- Opening Delimiter -

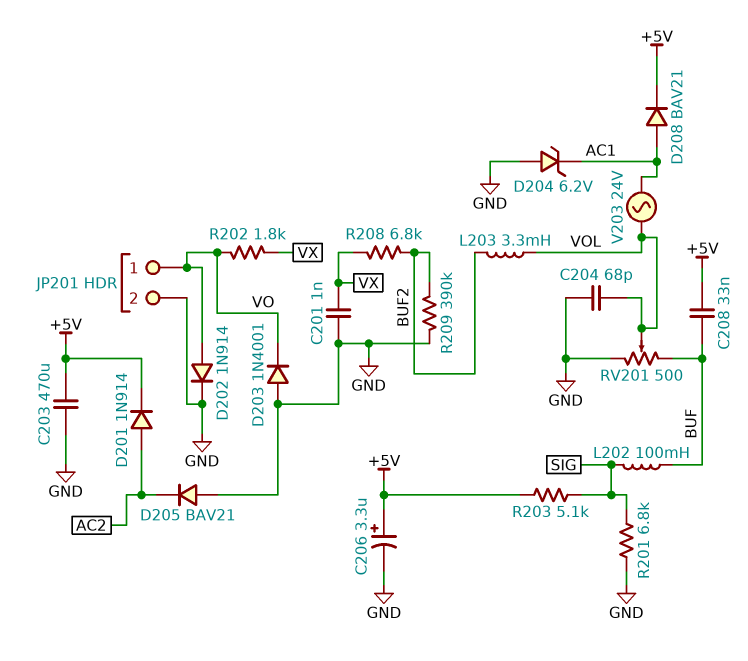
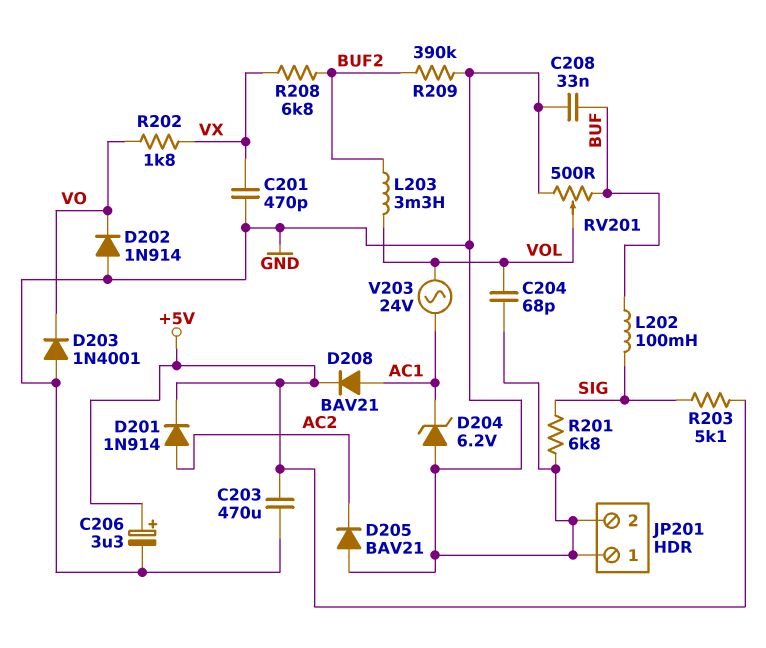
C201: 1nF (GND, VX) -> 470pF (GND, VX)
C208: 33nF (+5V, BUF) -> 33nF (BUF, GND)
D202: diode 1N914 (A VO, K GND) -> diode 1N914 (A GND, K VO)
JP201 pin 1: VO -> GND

- Closing Delimiter -
- Opening Delimiter -

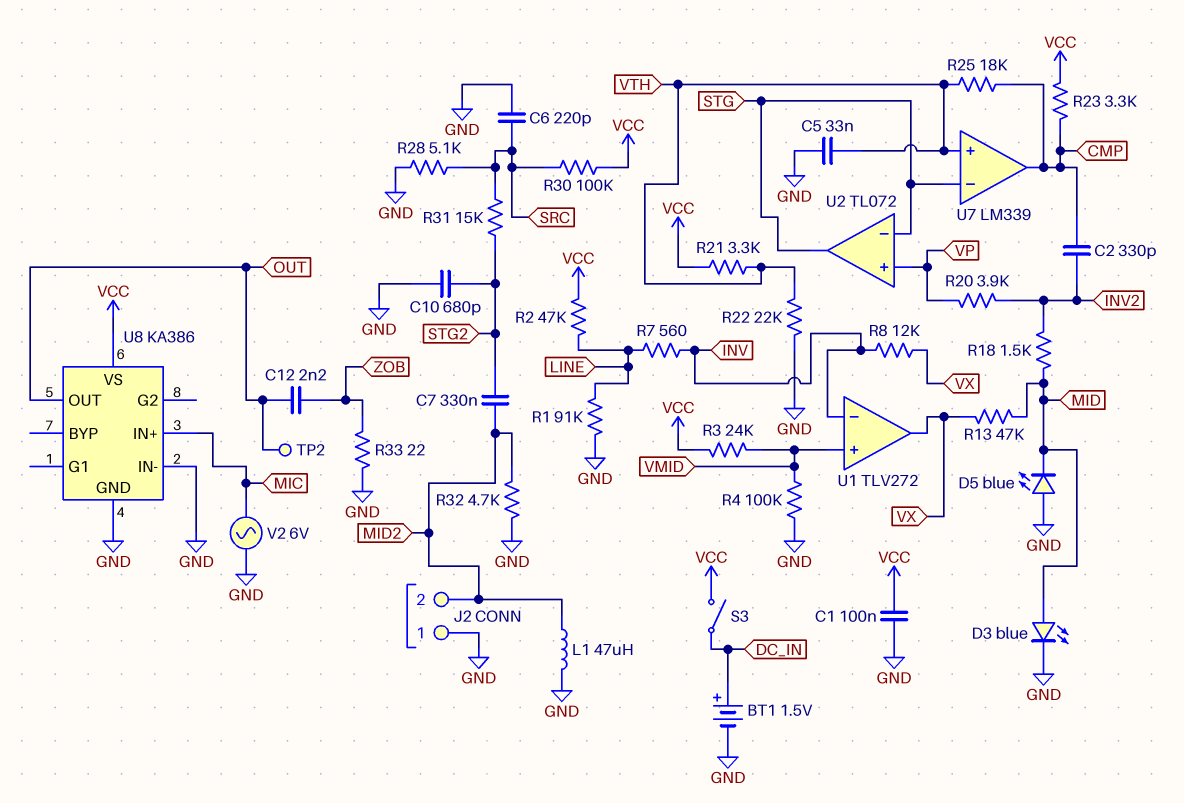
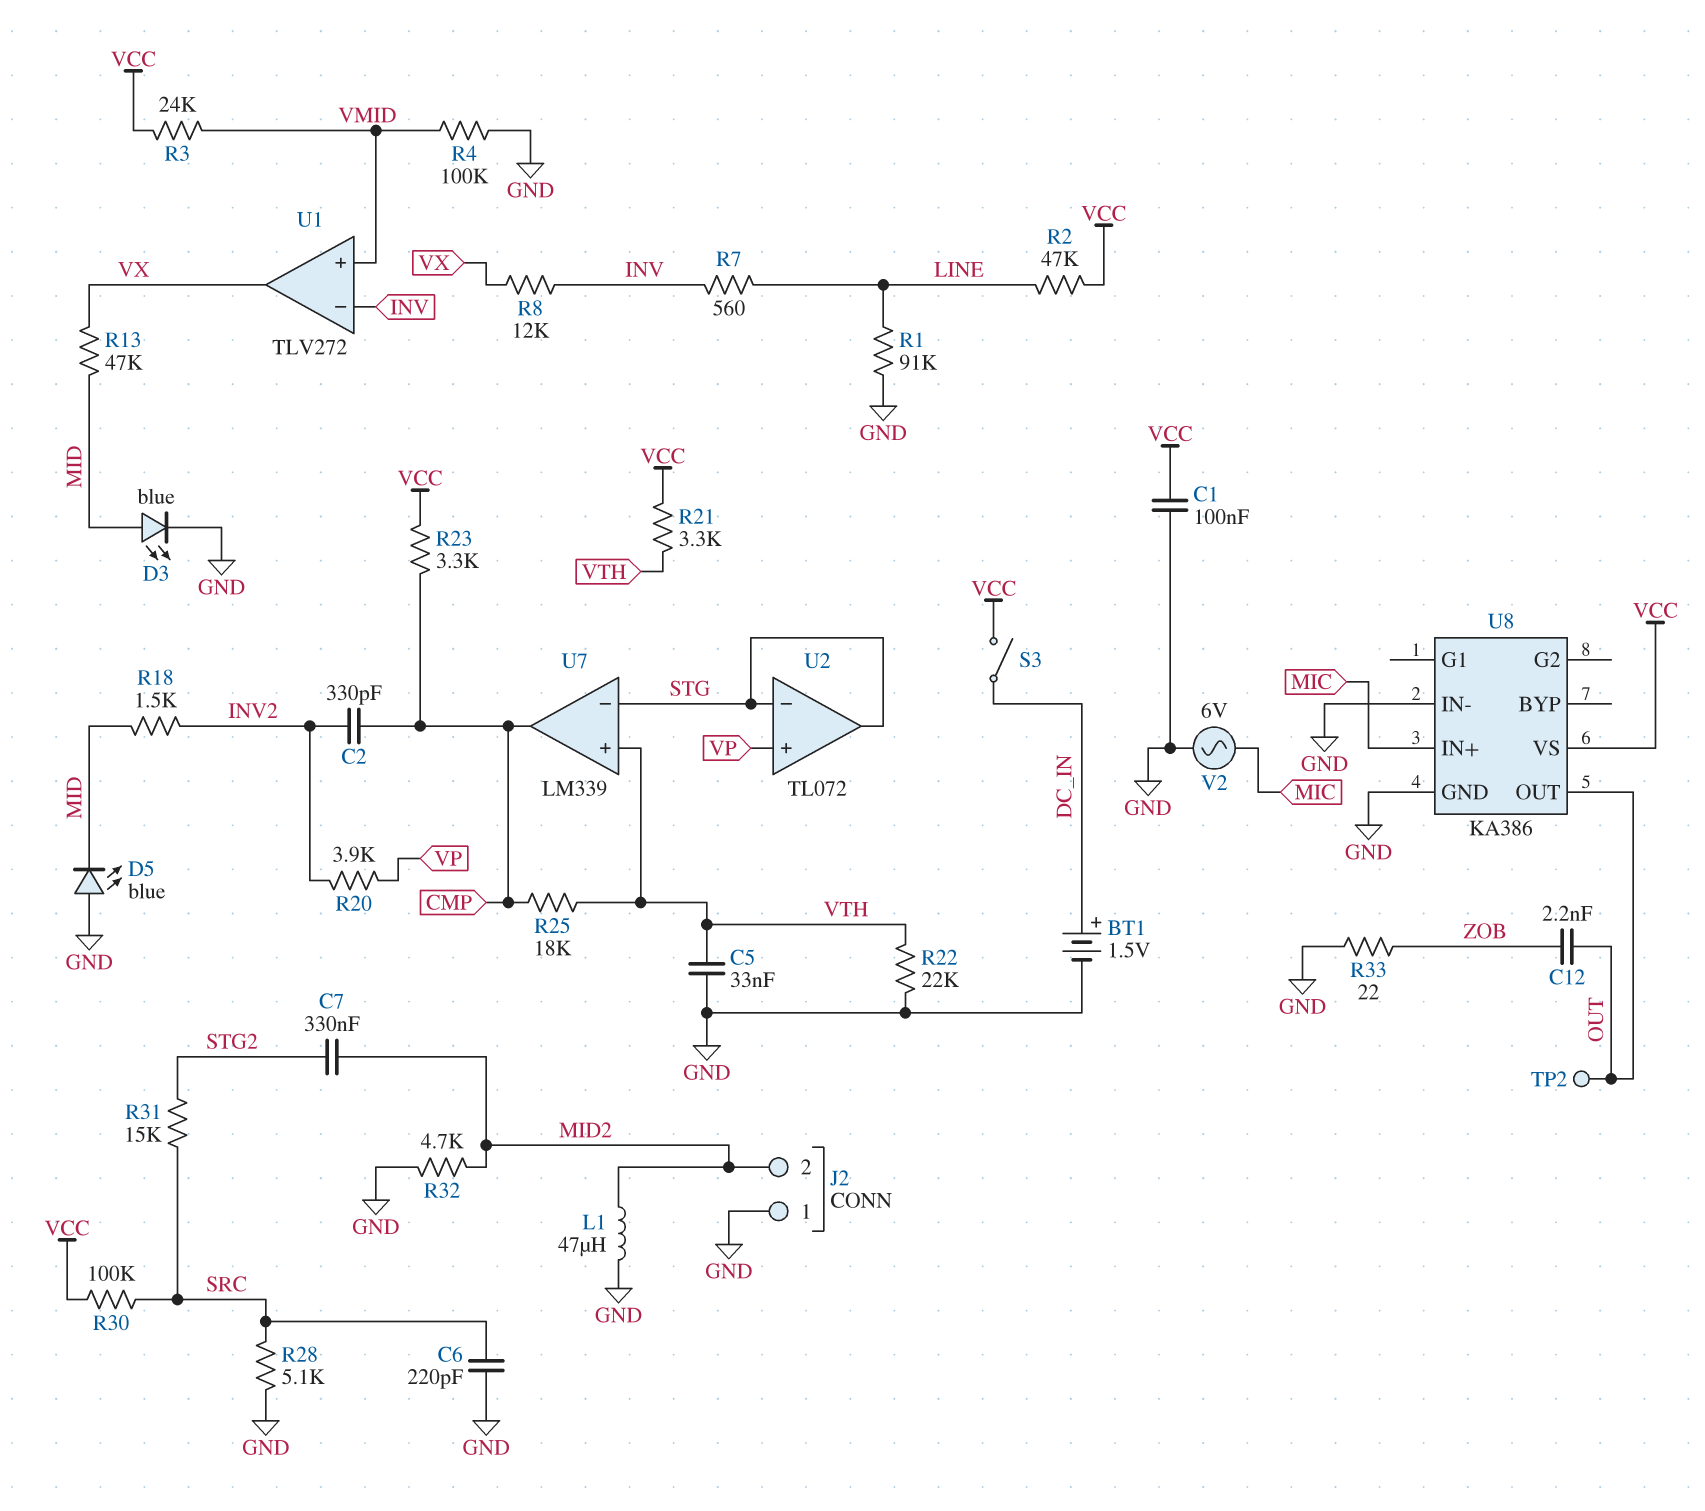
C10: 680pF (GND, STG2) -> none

- Closing Delimiter -

Task:
Using the data above, repeat exactly the lines that begin at the line with "C201: 1nF (GND, VX) -> 470pF (GND, VX)" and end at the line with "JP201 pin 1: VO -> GND", both ends included.

Answer:
C201: 1nF (GND, VX) -> 470pF (GND, VX)
C208: 33nF (+5V, BUF) -> 33nF (BUF, GND)
D202: diode 1N914 (A VO, K GND) -> diode 1N914 (A GND, K VO)
JP201 pin 1: VO -> GND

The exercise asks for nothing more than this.